Please report each line in the material below that includes "grey".

Given data START

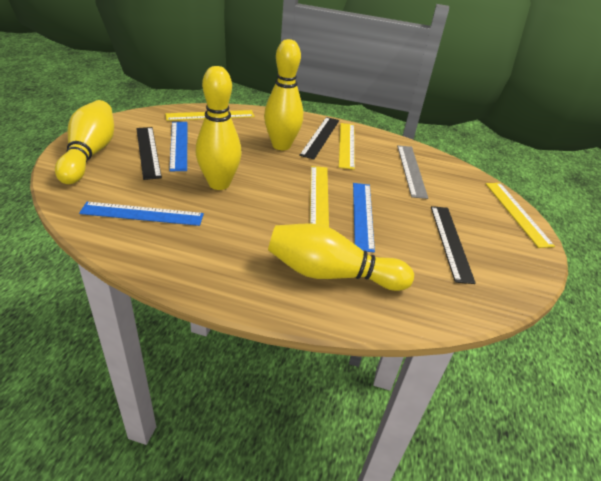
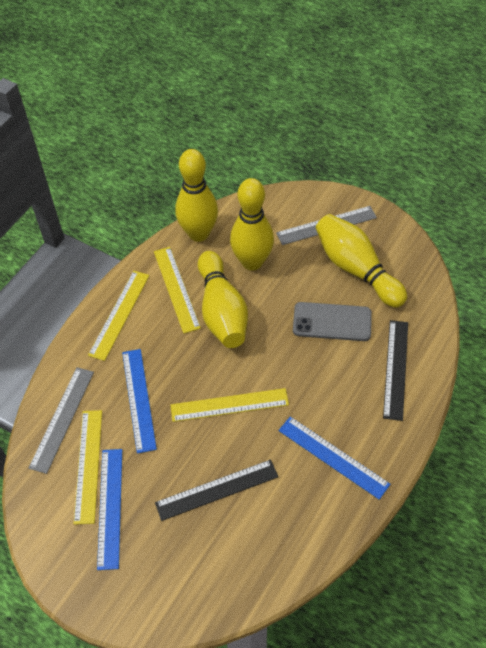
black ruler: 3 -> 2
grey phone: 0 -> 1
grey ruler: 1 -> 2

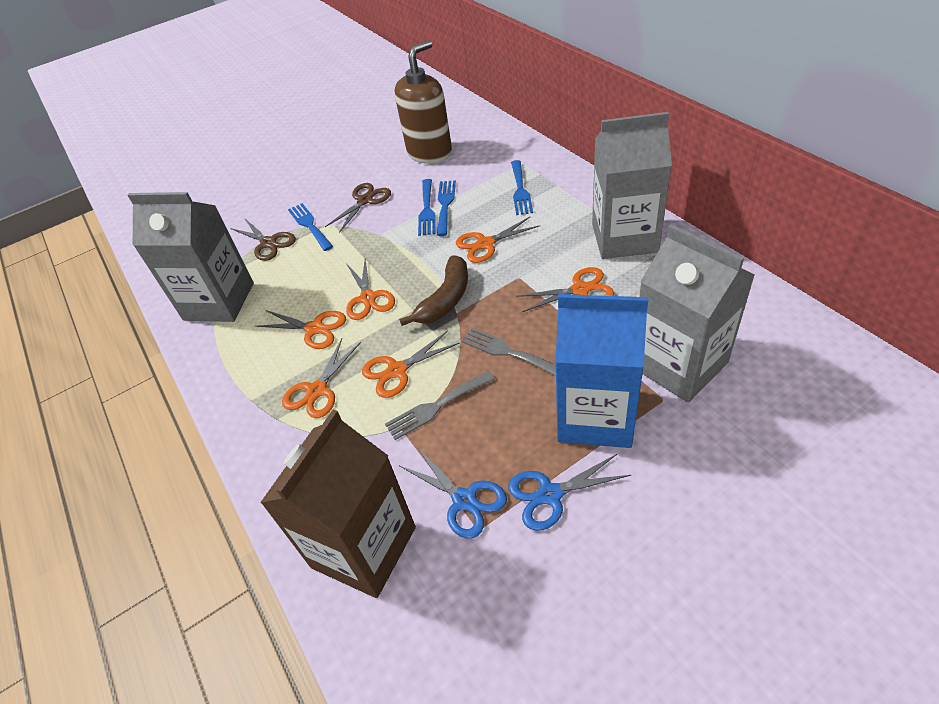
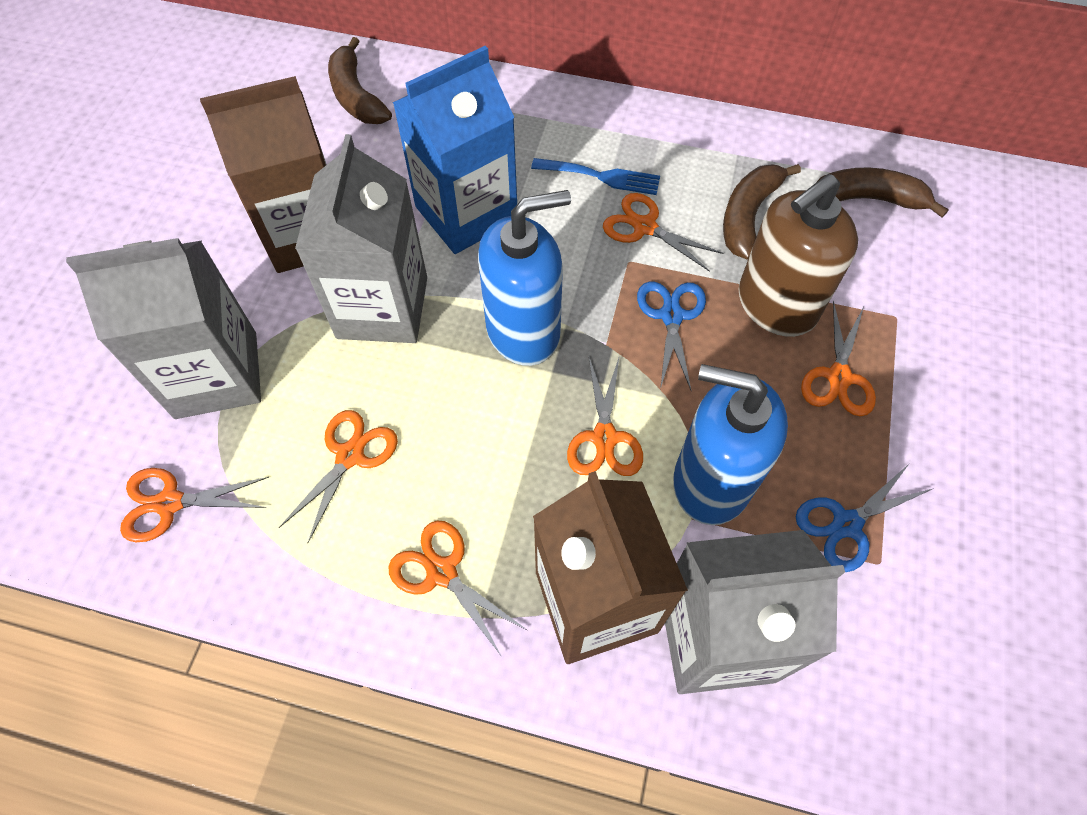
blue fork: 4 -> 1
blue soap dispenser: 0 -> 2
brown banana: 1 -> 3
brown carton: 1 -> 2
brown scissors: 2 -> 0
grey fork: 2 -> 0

Given data END

Your response:
grey phone: 0 -> 1
grey ruler: 1 -> 2
grey fork: 2 -> 0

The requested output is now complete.